■ **What the task requires**:
Below are the records; give the number of their lines that contain the word "minus" and nothing more.

■ **Extracted information**:
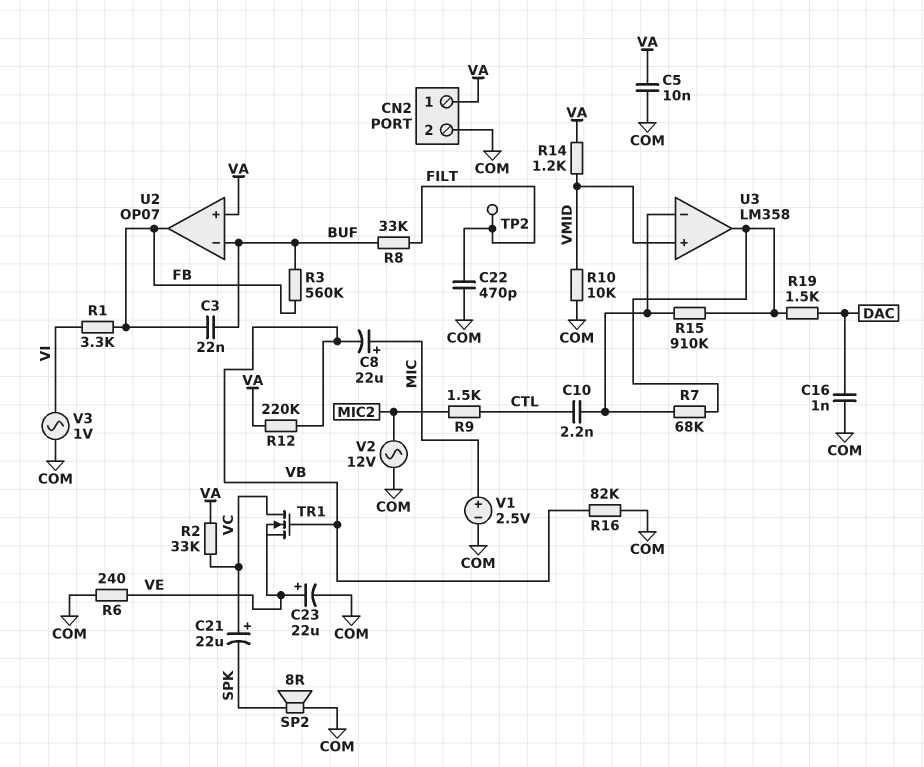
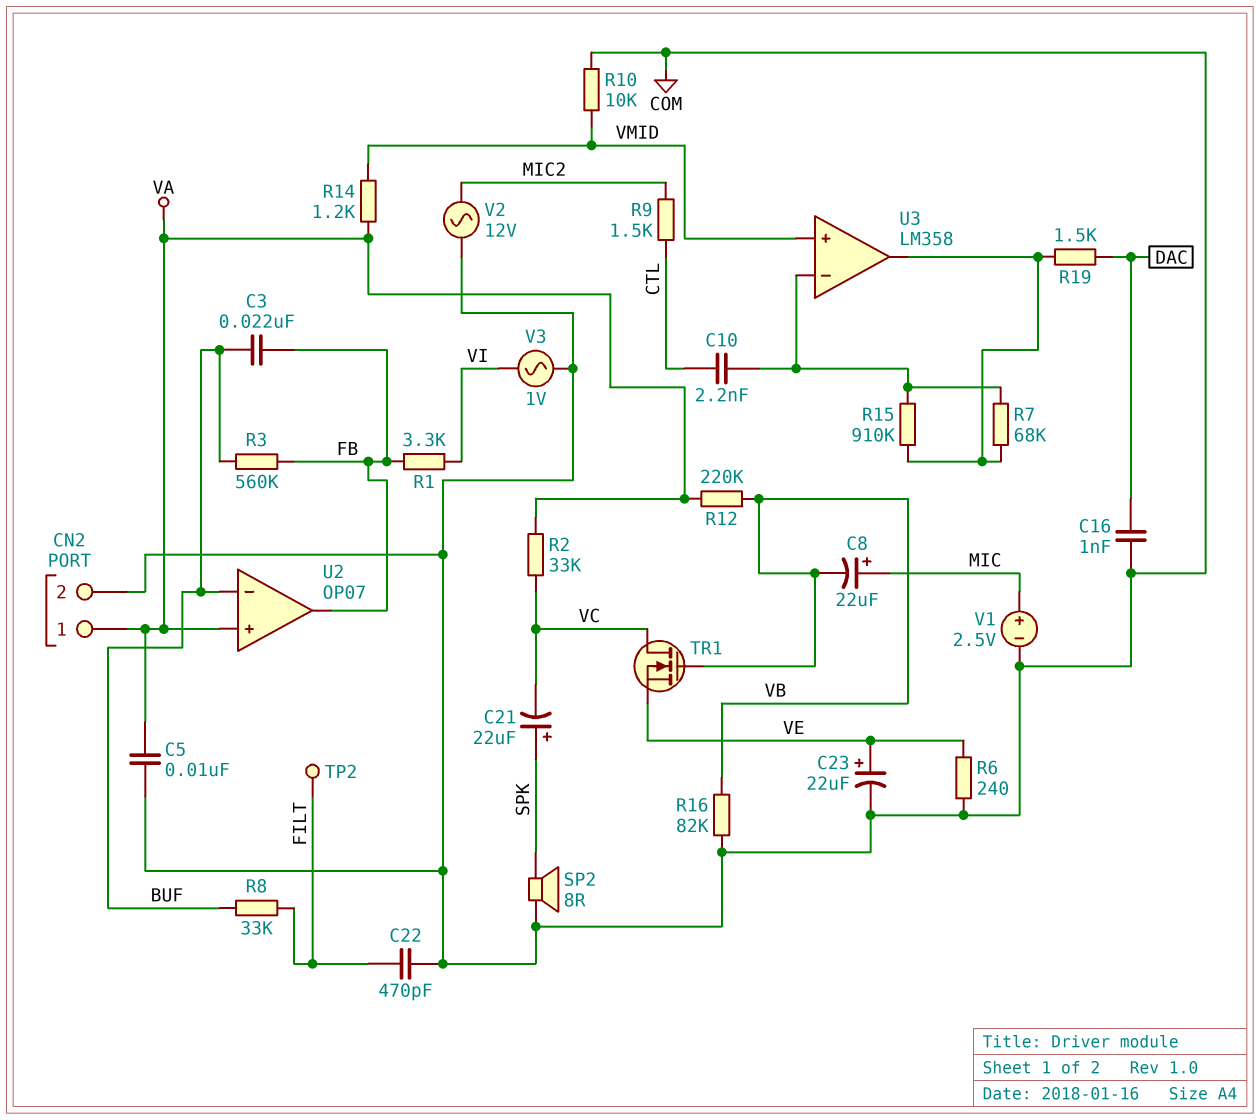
C21: 22uF (plus VC, minus SPK) -> 22uF (plus SPK, minus VC)

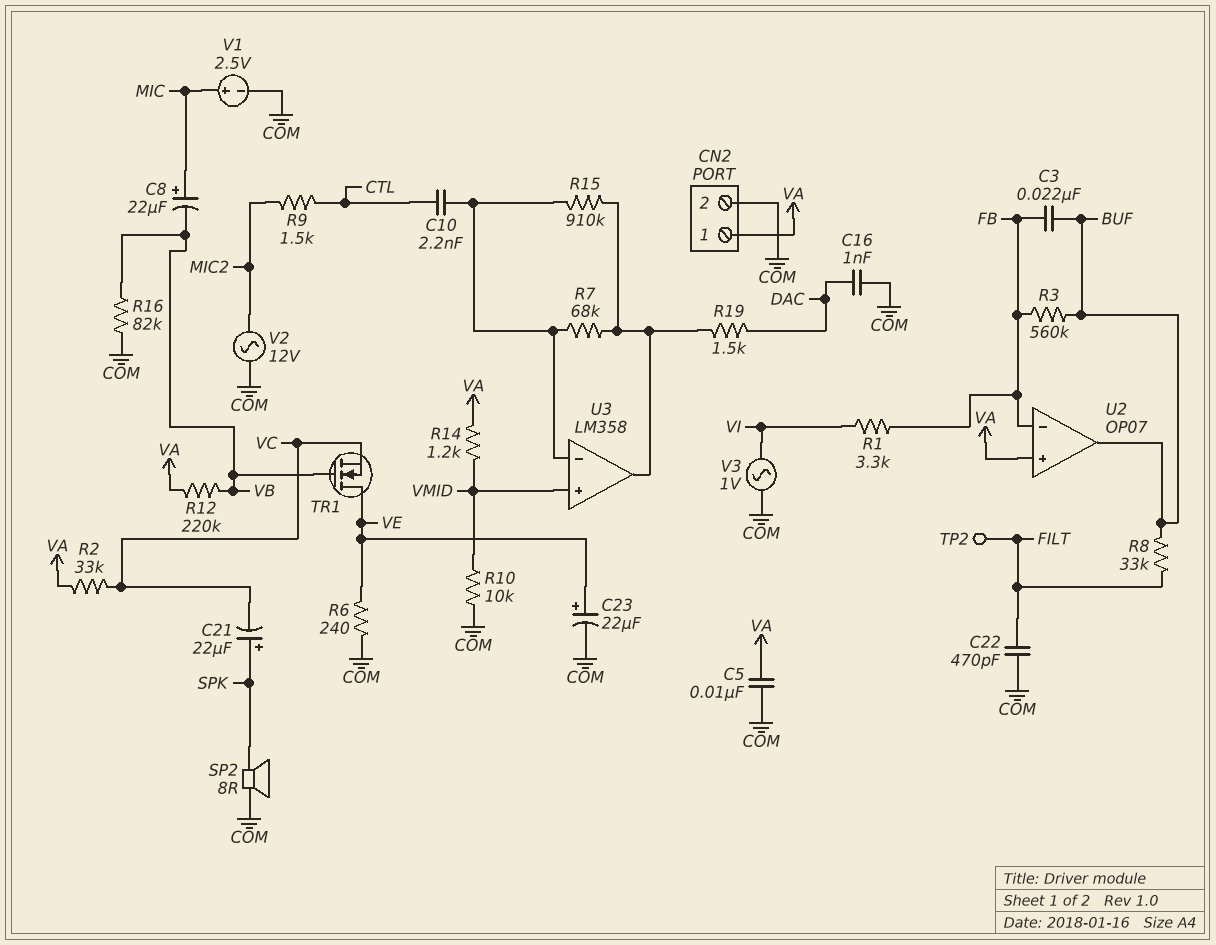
TR1: NMOS (G VB, D VC, S VE) -> NMOS (G VB, D VE, S VC)
U2 pin in-: BUF -> FB
U2 pin out: FB -> BUF

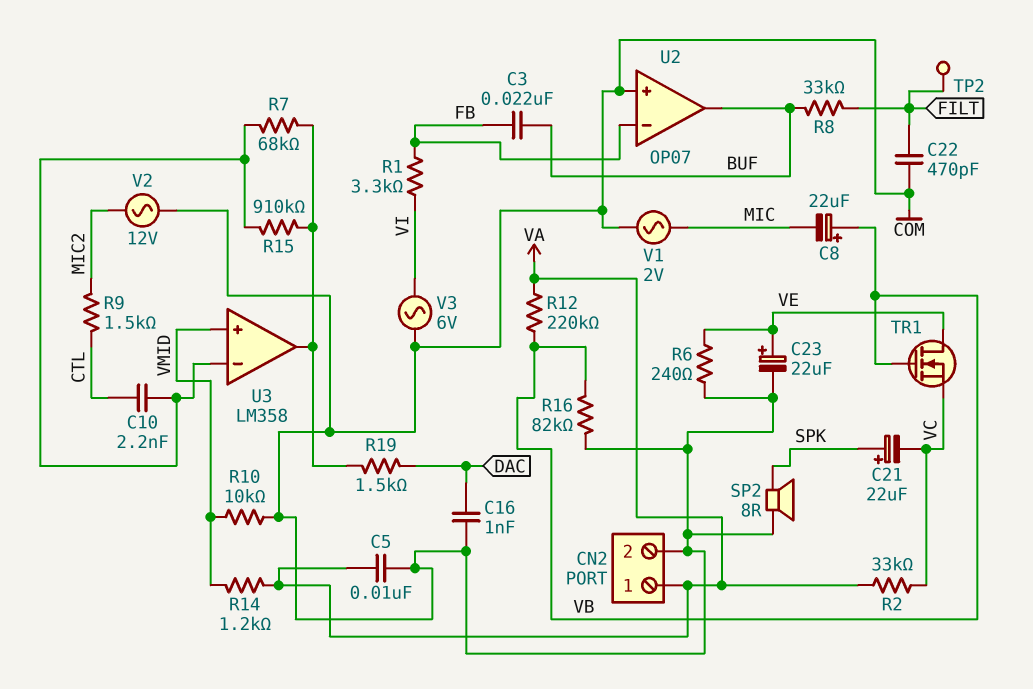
C8: 22uF (plus MIC, minus VB) -> 22uF (plus VB, minus MIC)
R3: 560k (BUF, FB) -> none
U2 pin in+: VA -> COM
V1: 2.5V (plus MIC, minus COM) -> AC 2V (COM, MIC)
V3: AC 1V (COM, VI) -> AC 6V (COM, VI)

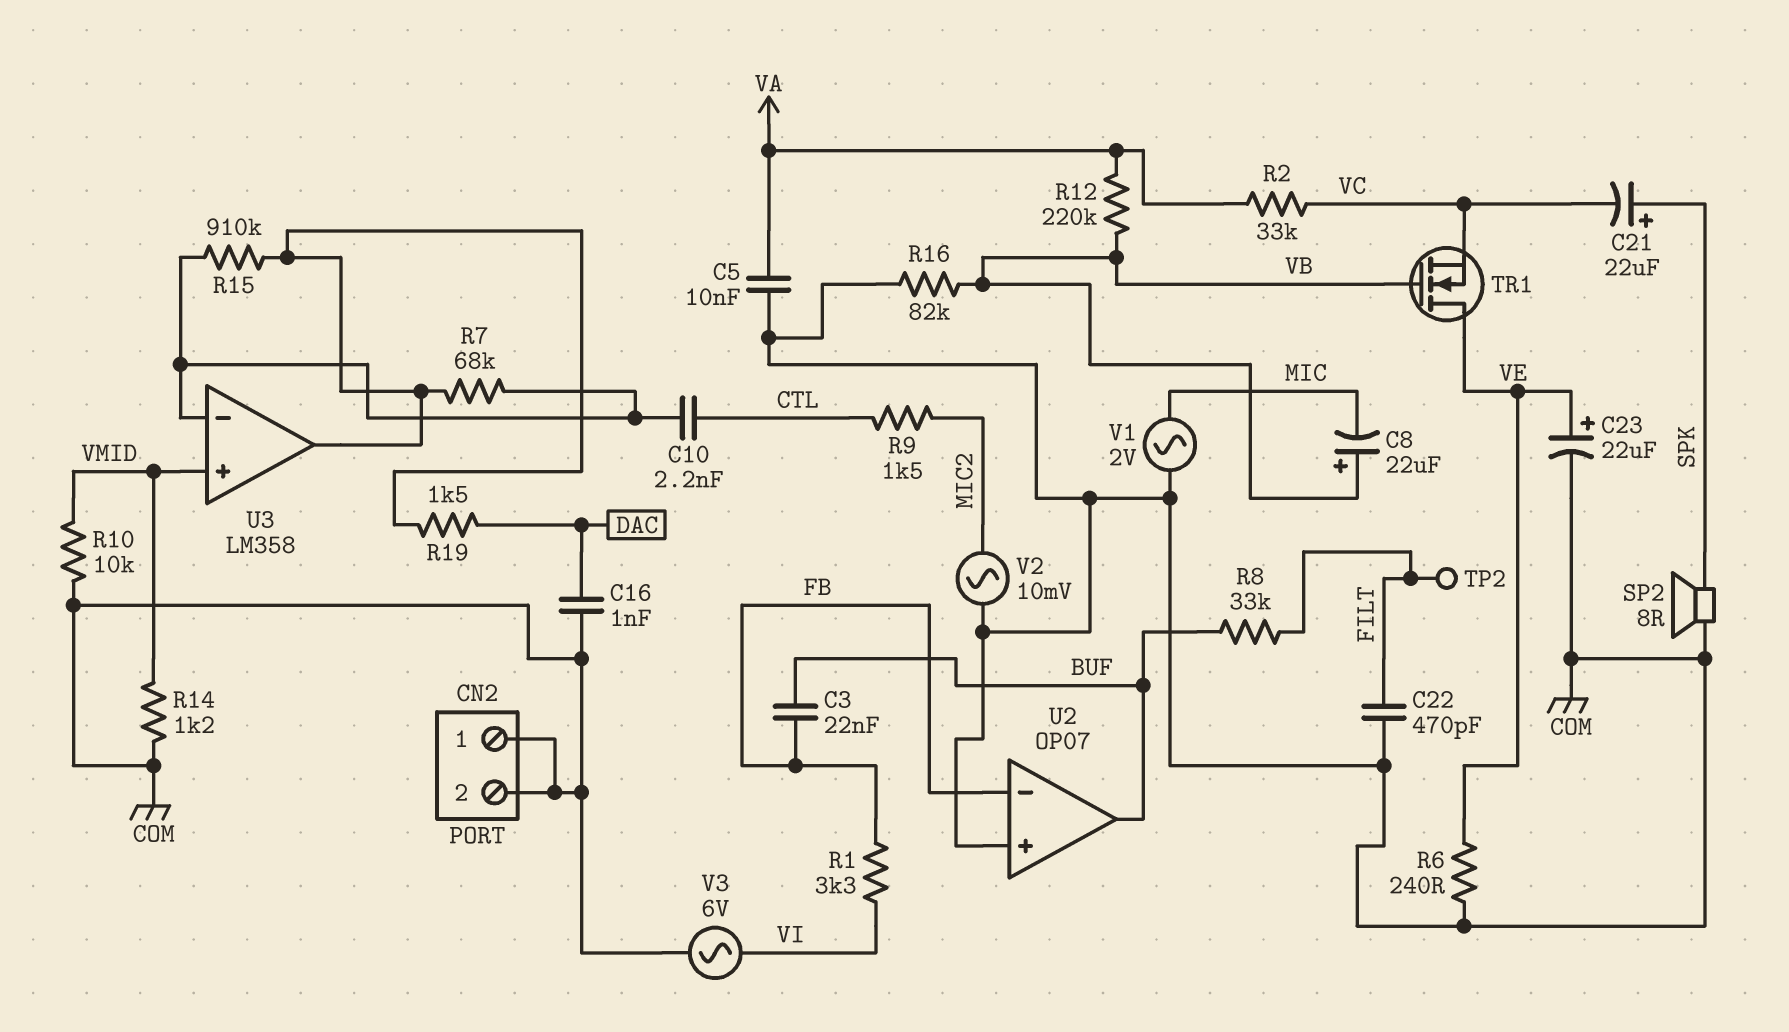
CN2 pin 1: VA -> COM
R14: 1.2k (VA, VMID) -> 1.2k (COM, VMID)
V2: AC 12V (COM, MIC2) -> AC 10mV (COM, MIC2)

■ **Answer to this exercise**:
3